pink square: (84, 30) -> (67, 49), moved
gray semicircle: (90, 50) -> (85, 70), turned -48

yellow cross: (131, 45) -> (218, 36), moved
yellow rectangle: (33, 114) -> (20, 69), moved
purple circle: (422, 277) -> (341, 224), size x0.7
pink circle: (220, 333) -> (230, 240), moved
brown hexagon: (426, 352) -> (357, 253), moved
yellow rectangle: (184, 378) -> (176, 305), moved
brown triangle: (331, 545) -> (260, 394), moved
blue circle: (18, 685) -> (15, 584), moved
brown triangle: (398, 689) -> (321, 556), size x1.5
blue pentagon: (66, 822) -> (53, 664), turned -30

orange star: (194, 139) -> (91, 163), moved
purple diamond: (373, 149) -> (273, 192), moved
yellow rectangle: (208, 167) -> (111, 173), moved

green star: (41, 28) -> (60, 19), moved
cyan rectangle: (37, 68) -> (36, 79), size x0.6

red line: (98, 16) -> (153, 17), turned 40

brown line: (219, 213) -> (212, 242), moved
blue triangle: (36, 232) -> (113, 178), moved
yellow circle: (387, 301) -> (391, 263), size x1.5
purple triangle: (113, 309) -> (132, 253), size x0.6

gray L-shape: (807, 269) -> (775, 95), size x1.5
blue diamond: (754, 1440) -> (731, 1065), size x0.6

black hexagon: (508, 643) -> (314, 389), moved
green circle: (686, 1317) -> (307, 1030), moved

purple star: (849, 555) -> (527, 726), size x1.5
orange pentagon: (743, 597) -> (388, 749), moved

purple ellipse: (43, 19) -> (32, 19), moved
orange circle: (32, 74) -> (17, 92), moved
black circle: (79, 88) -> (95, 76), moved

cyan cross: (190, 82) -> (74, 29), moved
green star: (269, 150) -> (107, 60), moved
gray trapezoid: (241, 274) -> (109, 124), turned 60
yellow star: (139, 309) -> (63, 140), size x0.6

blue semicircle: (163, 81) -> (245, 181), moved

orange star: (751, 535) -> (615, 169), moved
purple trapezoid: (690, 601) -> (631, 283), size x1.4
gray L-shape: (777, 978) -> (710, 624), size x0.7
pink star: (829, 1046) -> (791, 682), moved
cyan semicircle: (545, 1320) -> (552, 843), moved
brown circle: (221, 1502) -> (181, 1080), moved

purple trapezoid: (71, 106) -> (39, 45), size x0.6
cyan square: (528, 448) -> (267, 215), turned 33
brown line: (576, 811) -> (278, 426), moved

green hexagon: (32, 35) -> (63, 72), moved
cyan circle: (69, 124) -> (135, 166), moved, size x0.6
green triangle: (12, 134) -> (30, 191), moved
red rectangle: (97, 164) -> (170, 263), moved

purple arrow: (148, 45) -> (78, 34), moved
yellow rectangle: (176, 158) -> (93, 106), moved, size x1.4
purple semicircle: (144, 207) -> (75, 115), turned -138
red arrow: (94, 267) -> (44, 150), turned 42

──────

Taking the line that contains "brown line: (576, 811) -> (278, 426), moved" as the starting point, copy every line through the end of the listing exactly, and write nothing further.

§ THE ANSWER
brown line: (576, 811) -> (278, 426), moved

green hexagon: (32, 35) -> (63, 72), moved
cyan circle: (69, 124) -> (135, 166), moved, size x0.6
green triangle: (12, 134) -> (30, 191), moved
red rectangle: (97, 164) -> (170, 263), moved

purple arrow: (148, 45) -> (78, 34), moved
yellow rectangle: (176, 158) -> (93, 106), moved, size x1.4
purple semicircle: (144, 207) -> (75, 115), turned -138
red arrow: (94, 267) -> (44, 150), turned 42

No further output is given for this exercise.